- SUPPLIED INFORMATION -
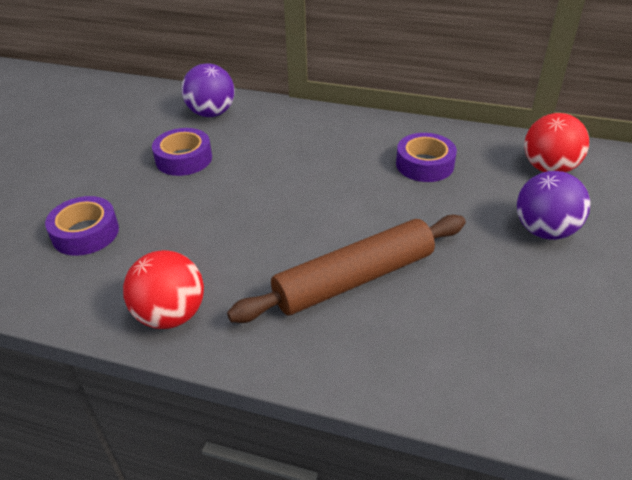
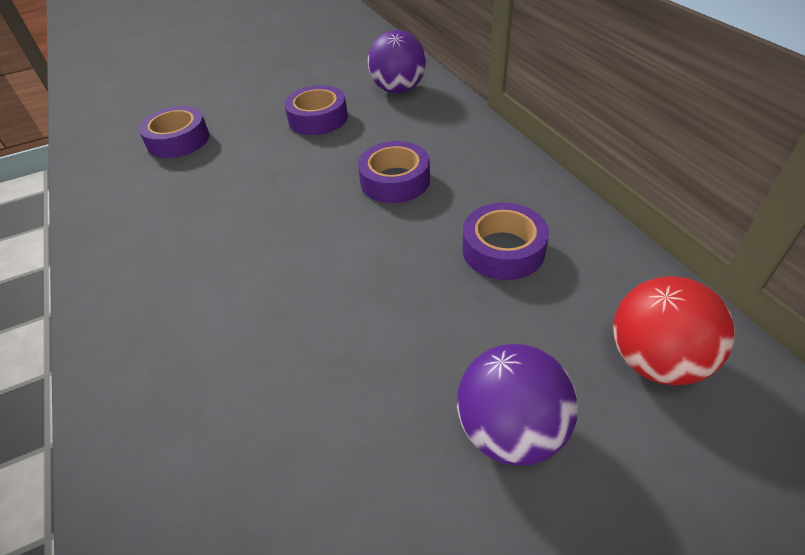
camera: 50 degrees right, 5 degrees up
red ball [123,250,204,329] -> none
brown rolling pin [227,215,466,323] -> none
none -> purple tape [358,141,430,203]

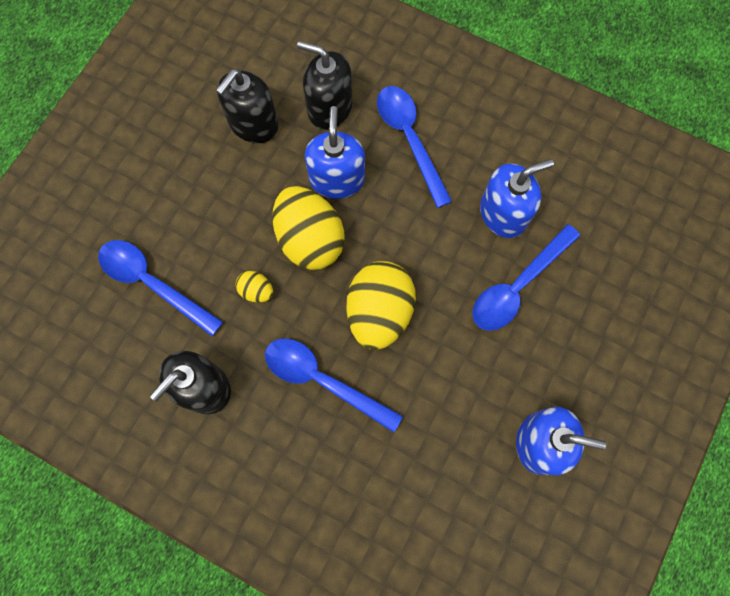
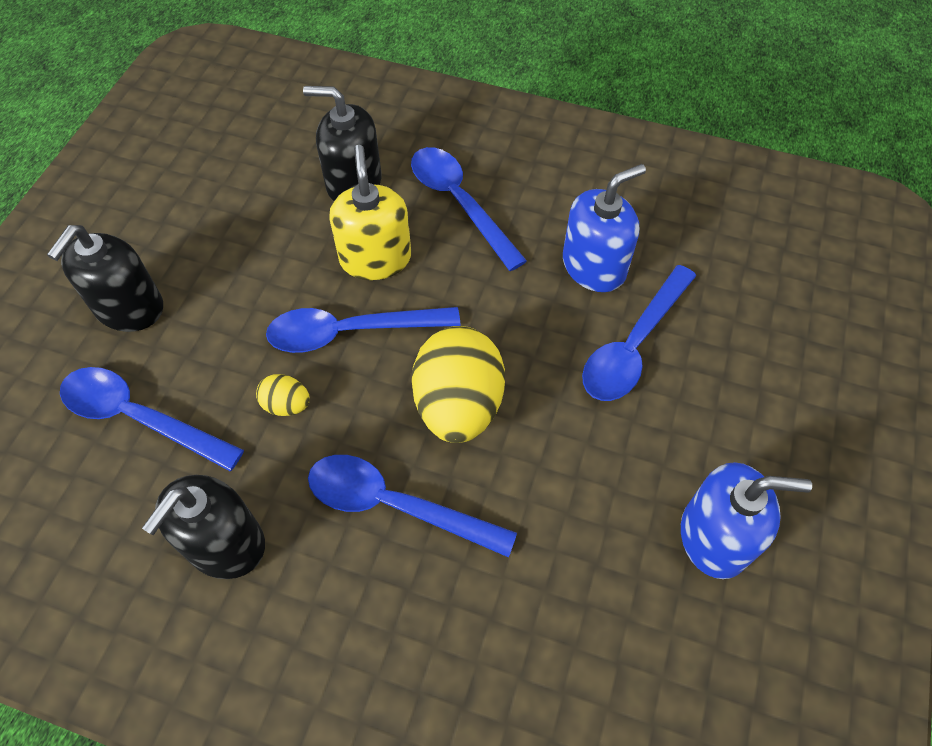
camera: 10 degrees left, 15 degrees down
black soap dispenser [216,69,279,143] -> black soap dispenser moved to [47,225,163,332]
yellow egg [272,186,345,270] -> blue spoon [266,307,460,353]
blue soap dispenser [305,106,365,199] -> yellow soap dispenser [329,145,411,280]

- WORK TASK -
Please transcribe exactly the lines from the one that contains "none -> purple tape [358,141,430,203]" through the closing line of the entries, with no pictures.

- YOUR RESPONSE -
none -> purple tape [358,141,430,203]

camera: 10 degrees left, 15 degrees down
black soap dispenser [216,69,279,143] -> black soap dispenser moved to [47,225,163,332]
yellow egg [272,186,345,270] -> blue spoon [266,307,460,353]
blue soap dispenser [305,106,365,199] -> yellow soap dispenser [329,145,411,280]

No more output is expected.